▶ **Task to carry out**
Once you have read the listing, output it exactly and completely.

━━━━━━

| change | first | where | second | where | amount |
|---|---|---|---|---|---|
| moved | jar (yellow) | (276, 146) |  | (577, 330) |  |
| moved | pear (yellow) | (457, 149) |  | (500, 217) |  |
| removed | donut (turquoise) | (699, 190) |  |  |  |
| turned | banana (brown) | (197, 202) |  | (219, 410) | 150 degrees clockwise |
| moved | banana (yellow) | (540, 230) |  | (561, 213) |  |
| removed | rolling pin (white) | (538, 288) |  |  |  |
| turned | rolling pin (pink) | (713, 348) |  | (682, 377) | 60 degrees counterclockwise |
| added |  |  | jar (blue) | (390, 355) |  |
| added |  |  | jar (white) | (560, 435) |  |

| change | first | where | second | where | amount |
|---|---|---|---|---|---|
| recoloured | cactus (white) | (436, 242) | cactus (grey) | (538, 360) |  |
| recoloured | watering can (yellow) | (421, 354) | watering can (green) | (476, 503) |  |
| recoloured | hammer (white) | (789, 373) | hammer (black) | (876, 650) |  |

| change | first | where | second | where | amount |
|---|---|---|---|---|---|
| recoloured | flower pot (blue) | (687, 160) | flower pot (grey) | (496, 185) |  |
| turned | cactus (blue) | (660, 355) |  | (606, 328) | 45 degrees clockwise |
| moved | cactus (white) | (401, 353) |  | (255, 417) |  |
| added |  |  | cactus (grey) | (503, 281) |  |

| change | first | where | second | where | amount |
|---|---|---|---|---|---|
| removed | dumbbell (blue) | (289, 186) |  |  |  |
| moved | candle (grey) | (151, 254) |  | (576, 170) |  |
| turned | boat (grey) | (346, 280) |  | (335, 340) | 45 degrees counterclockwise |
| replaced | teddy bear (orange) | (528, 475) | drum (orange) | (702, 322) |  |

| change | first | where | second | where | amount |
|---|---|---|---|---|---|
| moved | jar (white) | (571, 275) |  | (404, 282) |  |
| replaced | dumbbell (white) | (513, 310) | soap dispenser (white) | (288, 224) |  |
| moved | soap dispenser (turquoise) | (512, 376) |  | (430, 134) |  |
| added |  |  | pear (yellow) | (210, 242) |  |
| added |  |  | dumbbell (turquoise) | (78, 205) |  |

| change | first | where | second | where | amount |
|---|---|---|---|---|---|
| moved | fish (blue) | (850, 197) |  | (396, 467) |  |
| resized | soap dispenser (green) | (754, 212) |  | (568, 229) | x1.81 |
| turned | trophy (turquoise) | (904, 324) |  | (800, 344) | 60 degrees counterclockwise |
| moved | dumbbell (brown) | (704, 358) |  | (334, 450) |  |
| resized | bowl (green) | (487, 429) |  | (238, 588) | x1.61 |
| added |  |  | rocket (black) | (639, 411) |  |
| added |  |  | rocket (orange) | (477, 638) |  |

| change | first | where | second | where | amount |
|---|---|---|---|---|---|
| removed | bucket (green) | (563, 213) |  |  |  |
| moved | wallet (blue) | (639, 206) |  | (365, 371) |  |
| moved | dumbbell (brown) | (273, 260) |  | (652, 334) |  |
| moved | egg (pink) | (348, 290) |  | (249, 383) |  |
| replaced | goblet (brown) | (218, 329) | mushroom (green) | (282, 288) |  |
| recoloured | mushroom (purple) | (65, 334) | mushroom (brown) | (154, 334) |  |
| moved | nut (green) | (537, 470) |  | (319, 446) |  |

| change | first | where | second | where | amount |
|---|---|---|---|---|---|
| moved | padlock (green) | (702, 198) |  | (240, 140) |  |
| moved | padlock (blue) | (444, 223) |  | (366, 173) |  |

━━━━━━

▶ **Result for this exercise**
| change | first | where | second | where | amount |
|---|---|---|---|---|---|
| moved | jar (yellow) | (276, 146) |  | (577, 330) |  |
| moved | pear (yellow) | (457, 149) |  | (500, 217) |  |
| removed | donut (turquoise) | (699, 190) |  |  |  |
| turned | banana (brown) | (197, 202) |  | (219, 410) | 150 degrees clockwise |
| moved | banana (yellow) | (540, 230) |  | (561, 213) |  |
| removed | rolling pin (white) | (538, 288) |  |  |  |
| turned | rolling pin (pink) | (713, 348) |  | (682, 377) | 60 degrees counterclockwise |
| added |  |  | jar (blue) | (390, 355) |  |
| added |  |  | jar (white) | (560, 435) |  |

| change | first | where | second | where | amount |
|---|---|---|---|---|---|
| recoloured | cactus (white) | (436, 242) | cactus (grey) | (538, 360) |  |
| recoloured | watering can (yellow) | (421, 354) | watering can (green) | (476, 503) |  |
| recoloured | hammer (white) | (789, 373) | hammer (black) | (876, 650) |  |

| change | first | where | second | where | amount |
|---|---|---|---|---|---|
| recoloured | flower pot (blue) | (687, 160) | flower pot (grey) | (496, 185) |  |
| turned | cactus (blue) | (660, 355) |  | (606, 328) | 45 degrees clockwise |
| moved | cactus (white) | (401, 353) |  | (255, 417) |  |
| added |  |  | cactus (grey) | (503, 281) |  |

| change | first | where | second | where | amount |
|---|---|---|---|---|---|
| removed | dumbbell (blue) | (289, 186) |  |  |  |
| moved | candle (grey) | (151, 254) |  | (576, 170) |  |
| turned | boat (grey) | (346, 280) |  | (335, 340) | 45 degrees counterclockwise |
| replaced | teddy bear (orange) | (528, 475) | drum (orange) | (702, 322) |  |

| change | first | where | second | where | amount |
|---|---|---|---|---|---|
| moved | jar (white) | (571, 275) |  | (404, 282) |  |
| replaced | dumbbell (white) | (513, 310) | soap dispenser (white) | (288, 224) |  |
| moved | soap dispenser (turquoise) | (512, 376) |  | (430, 134) |  |
| added |  |  | pear (yellow) | (210, 242) |  |
| added |  |  | dumbbell (turquoise) | (78, 205) |  |

| change | first | where | second | where | amount |
|---|---|---|---|---|---|
| moved | fish (blue) | (850, 197) |  | (396, 467) |  |
| resized | soap dispenser (green) | (754, 212) |  | (568, 229) | x1.81 |
| turned | trophy (turquoise) | (904, 324) |  | (800, 344) | 60 degrees counterclockwise |
| moved | dumbbell (brown) | (704, 358) |  | (334, 450) |  |
| resized | bowl (green) | (487, 429) |  | (238, 588) | x1.61 |
| added |  |  | rocket (black) | (639, 411) |  |
| added |  |  | rocket (orange) | (477, 638) |  |

| change | first | where | second | where | amount |
|---|---|---|---|---|---|
| removed | bucket (green) | (563, 213) |  |  |  |
| moved | wallet (blue) | (639, 206) |  | (365, 371) |  |
| moved | dumbbell (brown) | (273, 260) |  | (652, 334) |  |
| moved | egg (pink) | (348, 290) |  | (249, 383) |  |
| replaced | goblet (brown) | (218, 329) | mushroom (green) | (282, 288) |  |
| recoloured | mushroom (purple) | (65, 334) | mushroom (brown) | (154, 334) |  |
| moved | nut (green) | (537, 470) |  | (319, 446) |  |

| change | first | where | second | where | amount |
|---|---|---|---|---|---|
| moved | padlock (green) | (702, 198) |  | (240, 140) |  |
| moved | padlock (blue) | (444, 223) |  | (366, 173) |  |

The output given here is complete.